- [EXERCISE AIM]
Go through the data below and return each line where the string "plus" appears.

- [SUPPLIED DATA]
* * *

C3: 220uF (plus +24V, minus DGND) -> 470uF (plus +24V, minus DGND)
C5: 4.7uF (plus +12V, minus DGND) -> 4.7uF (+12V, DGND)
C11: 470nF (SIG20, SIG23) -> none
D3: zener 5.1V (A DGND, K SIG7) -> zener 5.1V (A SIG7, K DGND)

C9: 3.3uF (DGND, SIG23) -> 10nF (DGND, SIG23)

* * *

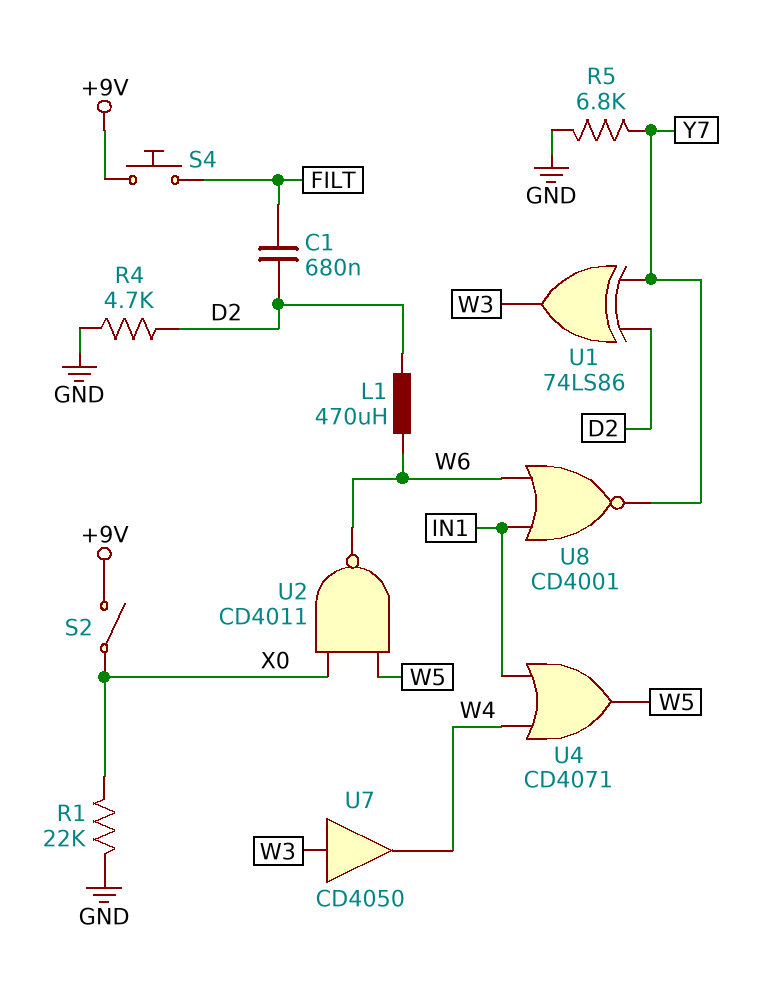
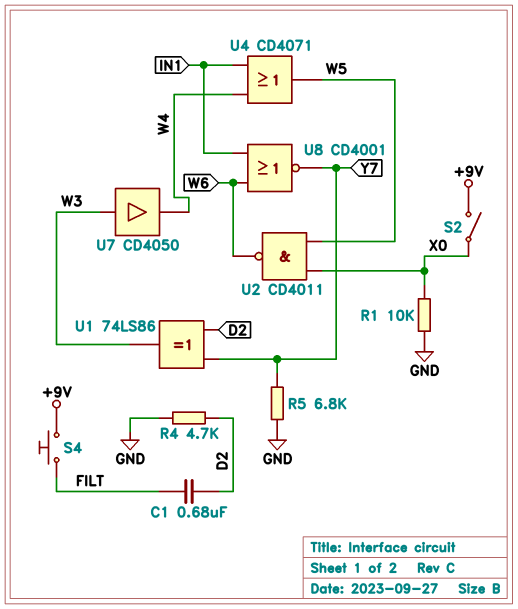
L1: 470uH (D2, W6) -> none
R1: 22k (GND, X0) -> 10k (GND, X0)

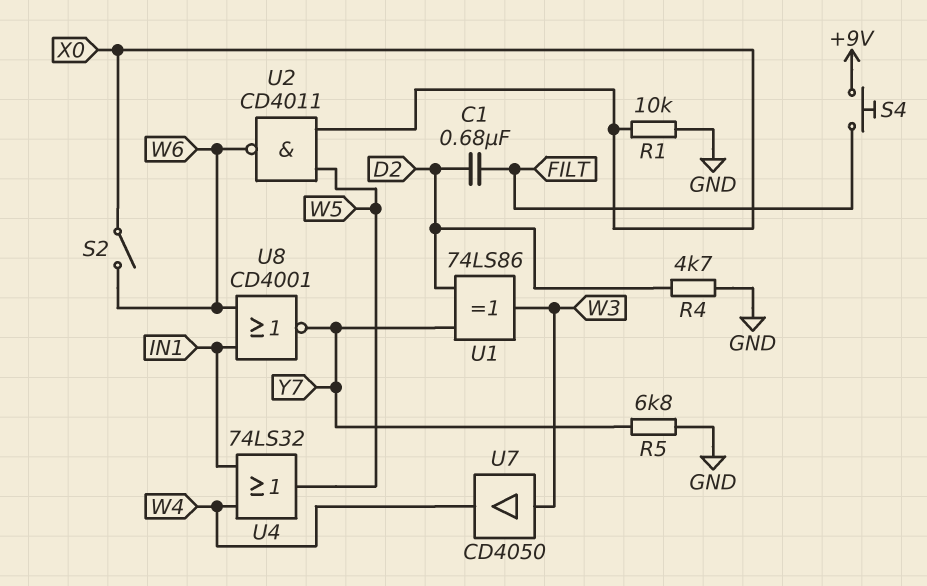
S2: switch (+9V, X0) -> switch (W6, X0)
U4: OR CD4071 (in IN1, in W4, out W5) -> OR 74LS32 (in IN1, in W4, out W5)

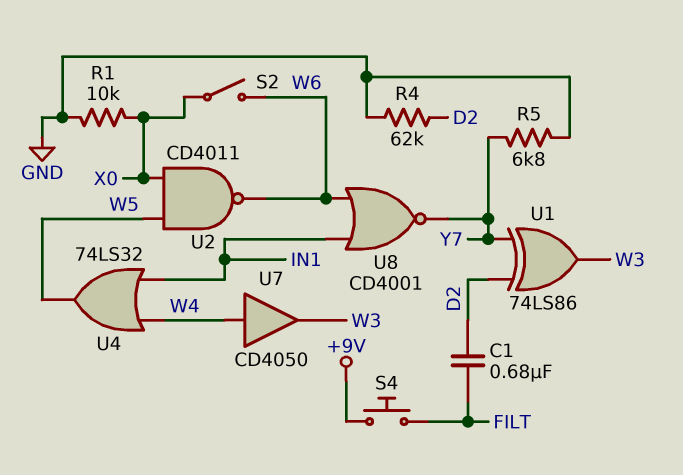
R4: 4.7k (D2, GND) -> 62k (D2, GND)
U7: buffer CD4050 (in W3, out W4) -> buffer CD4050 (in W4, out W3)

* * *

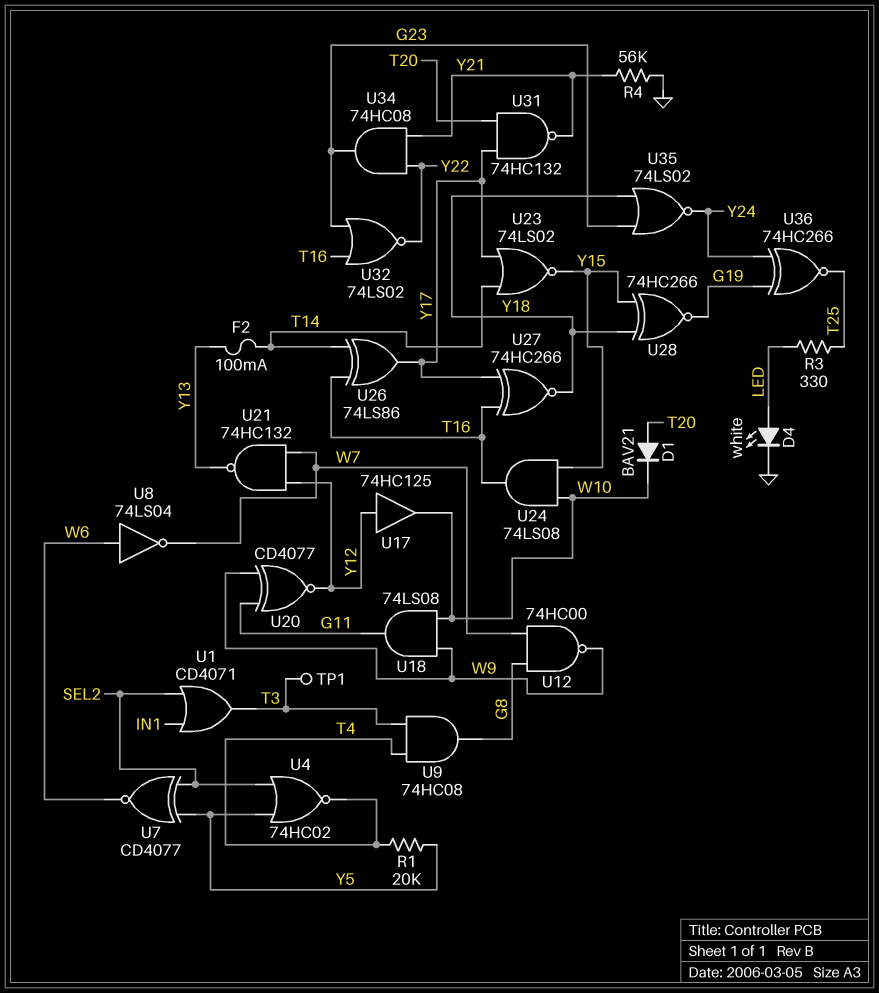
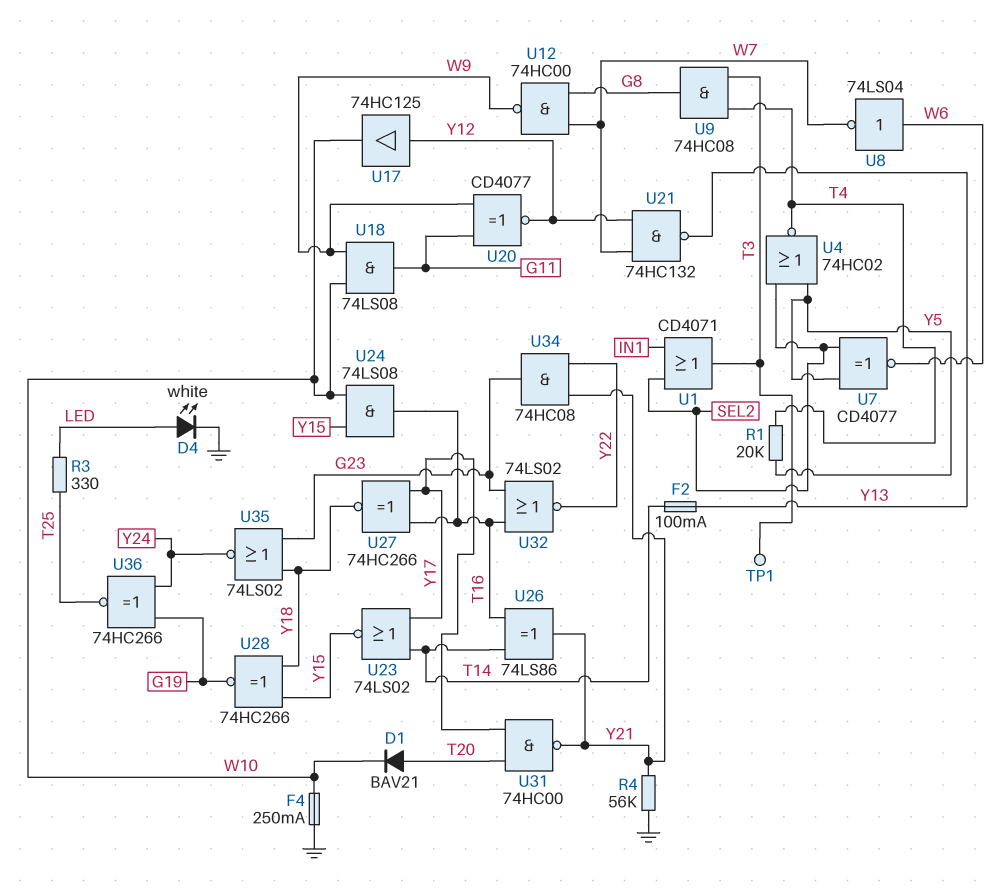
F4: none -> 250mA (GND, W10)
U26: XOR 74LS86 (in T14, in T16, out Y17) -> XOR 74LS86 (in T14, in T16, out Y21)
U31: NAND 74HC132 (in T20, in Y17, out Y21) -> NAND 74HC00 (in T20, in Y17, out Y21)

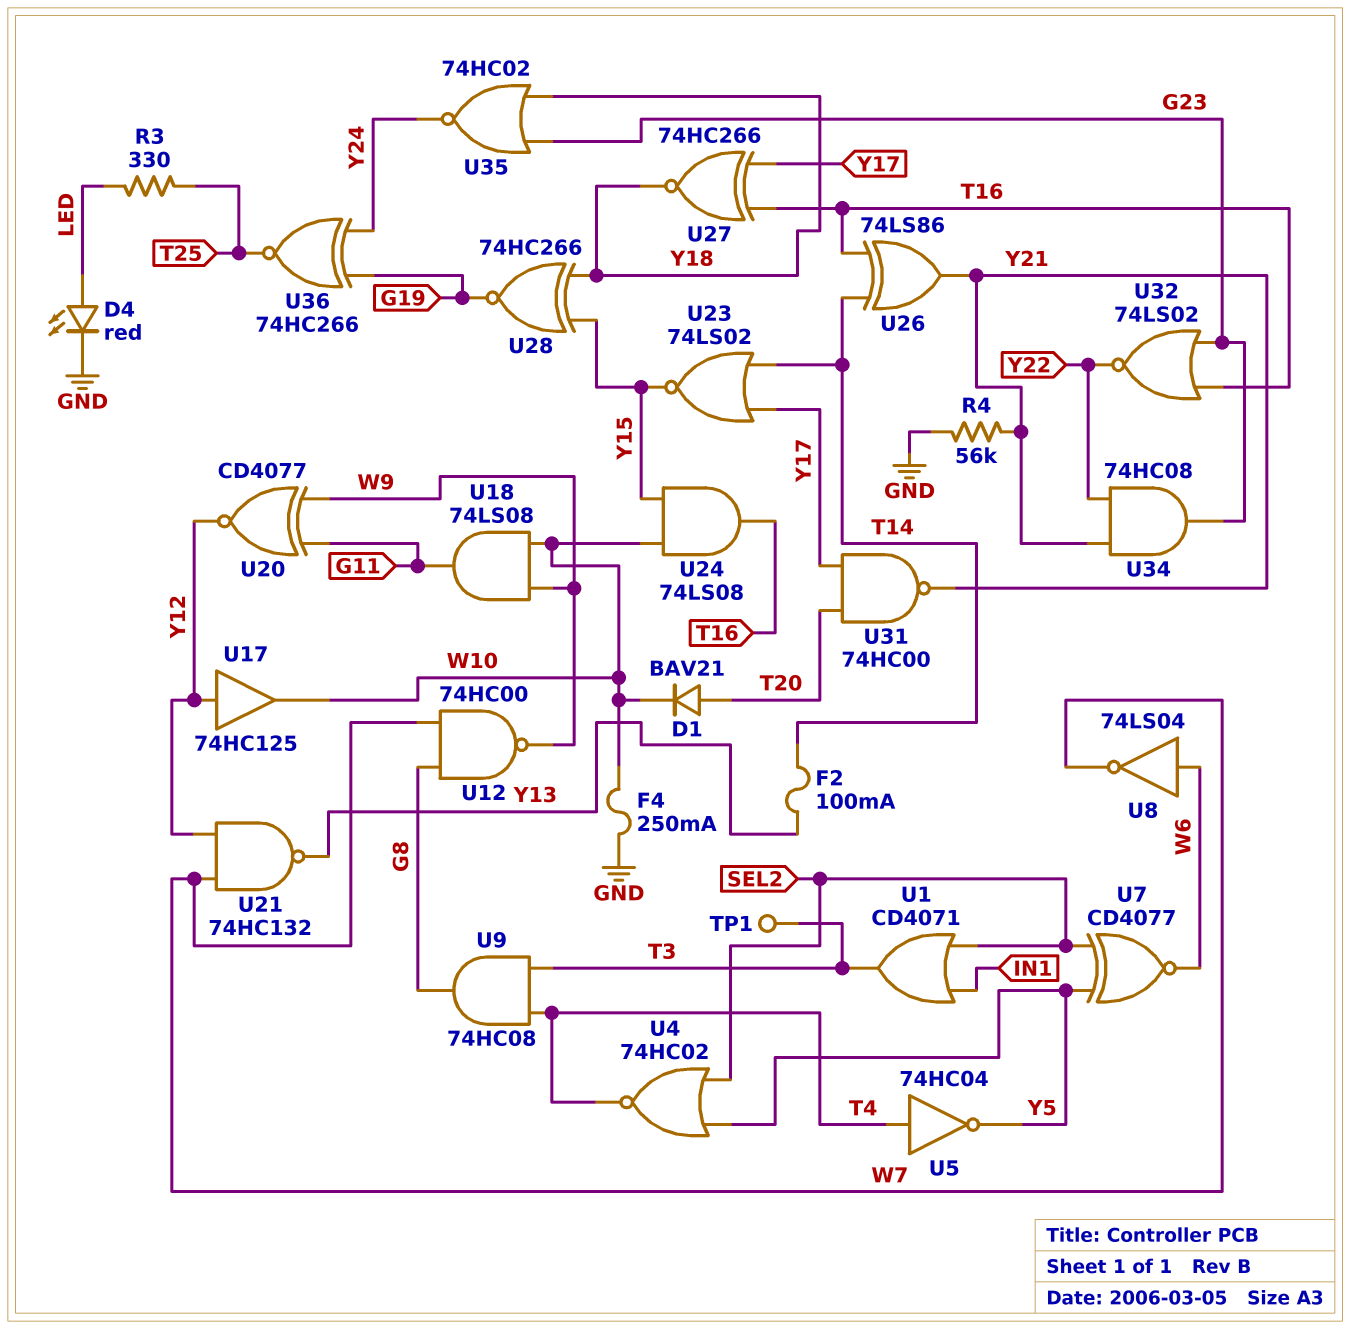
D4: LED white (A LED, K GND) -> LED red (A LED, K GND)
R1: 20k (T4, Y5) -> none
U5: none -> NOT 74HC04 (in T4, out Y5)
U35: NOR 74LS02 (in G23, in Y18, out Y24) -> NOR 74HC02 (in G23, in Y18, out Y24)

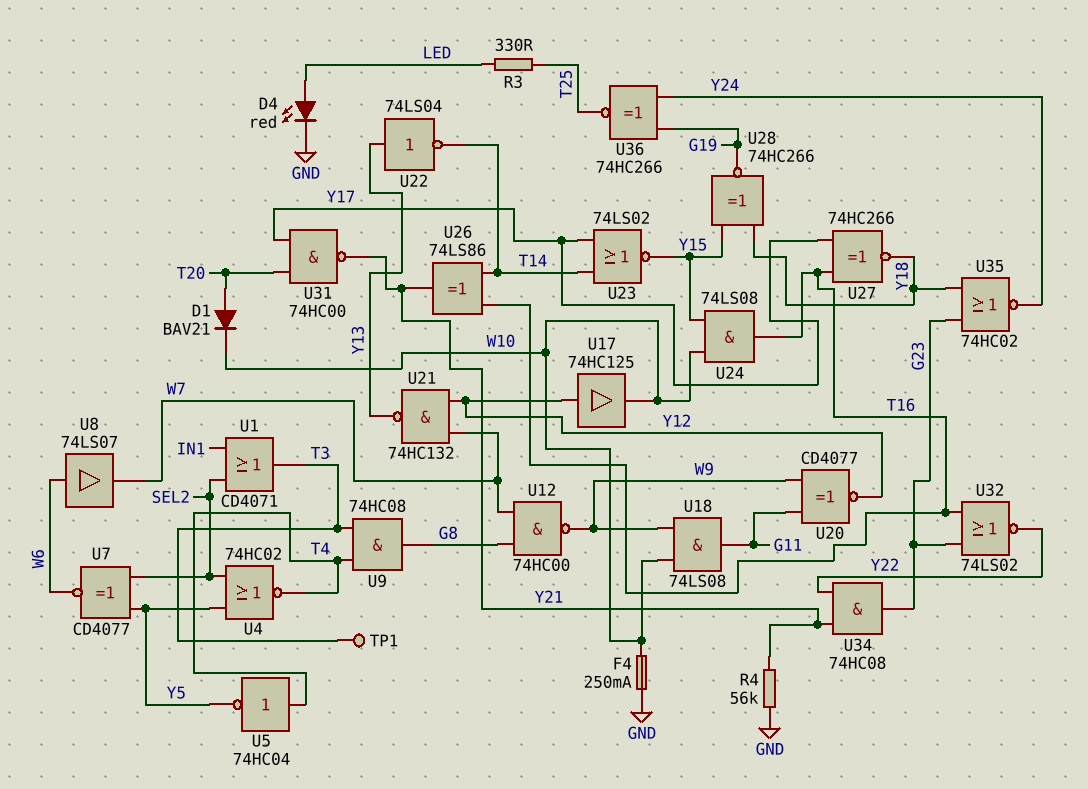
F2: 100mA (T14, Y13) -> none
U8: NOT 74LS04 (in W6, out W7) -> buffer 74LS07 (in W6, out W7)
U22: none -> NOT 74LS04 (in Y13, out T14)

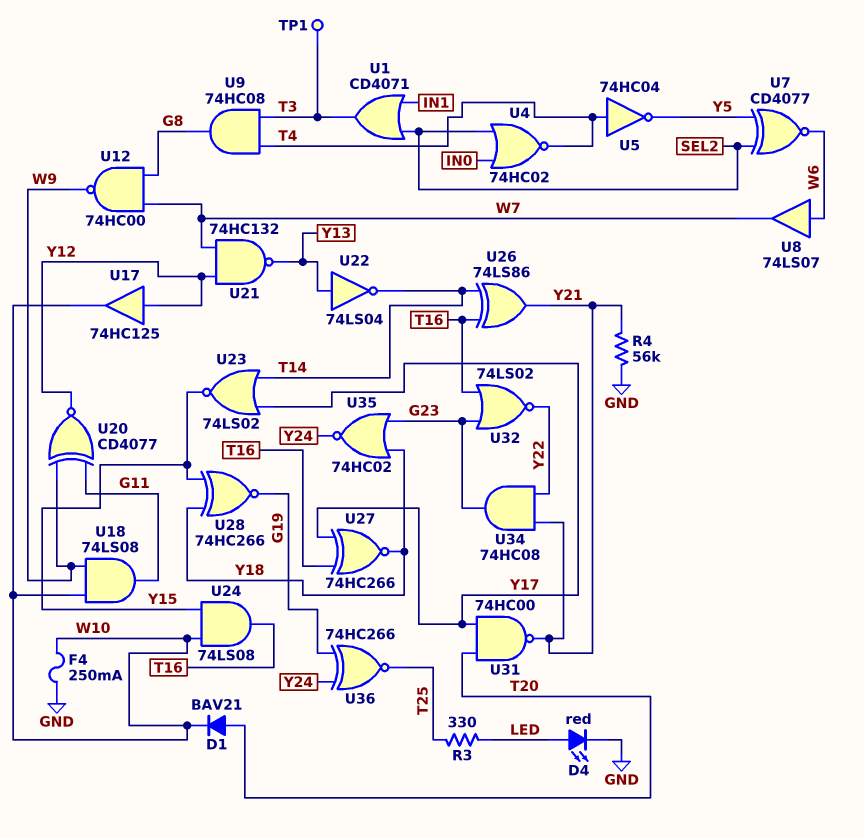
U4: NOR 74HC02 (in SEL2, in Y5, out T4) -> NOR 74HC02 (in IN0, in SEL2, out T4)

* * *

- [SOLUTION TO THE EXERCISE]
C3: 220uF (plus +24V, minus DGND) -> 470uF (plus +24V, minus DGND)
C5: 4.7uF (plus +12V, minus DGND) -> 4.7uF (+12V, DGND)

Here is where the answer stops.